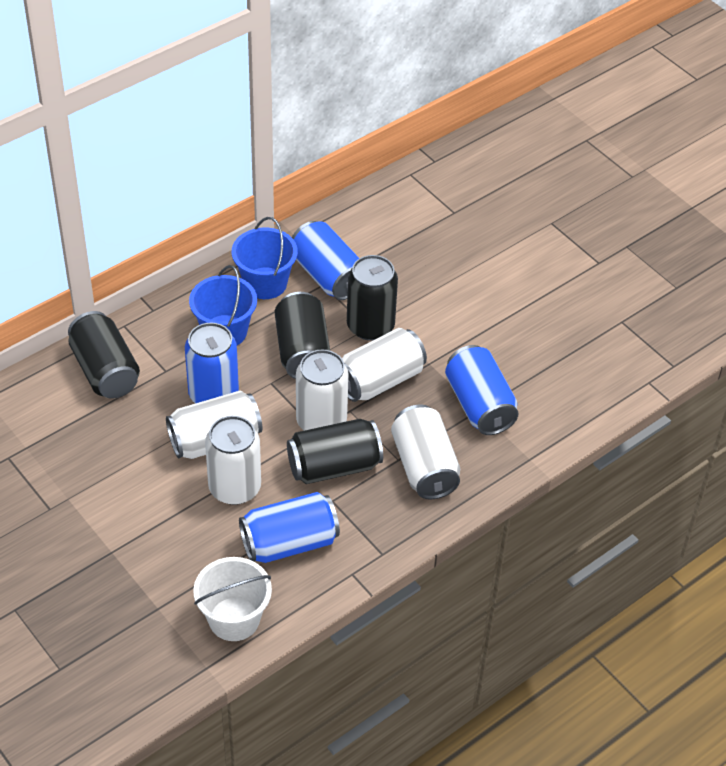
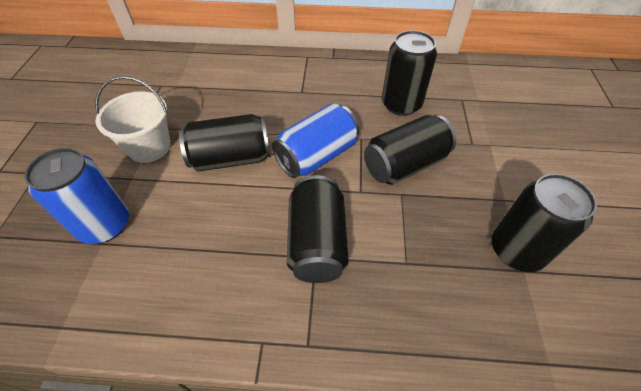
black can: 4 -> 5
blue bucket: 2 -> 0
blue can: 4 -> 2
white can: 5 -> 0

********

■ **Problem details**: Return a verbatim transcription of the data, omitting all images.

■ **Task response**:
black can: 4 -> 5
blue bucket: 2 -> 0
blue can: 4 -> 2
white can: 5 -> 0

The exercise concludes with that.